Start of Block

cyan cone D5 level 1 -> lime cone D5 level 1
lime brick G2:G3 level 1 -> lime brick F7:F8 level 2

End of Block
Start of Block

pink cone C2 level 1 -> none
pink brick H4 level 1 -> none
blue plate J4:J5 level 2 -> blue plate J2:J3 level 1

End of Block

> **WHAT YOU WILL DO**:
For this exercise, please output exactly the lines above starting at the line with "cyan cone D5 level 1 -> lime cone D5 level 1" and ending at the line with "lime brick G2:G3", ends included.

> **TASK ANSWER**:
cyan cone D5 level 1 -> lime cone D5 level 1
lime brick G2:G3 level 1 -> lime brick F7:F8 level 2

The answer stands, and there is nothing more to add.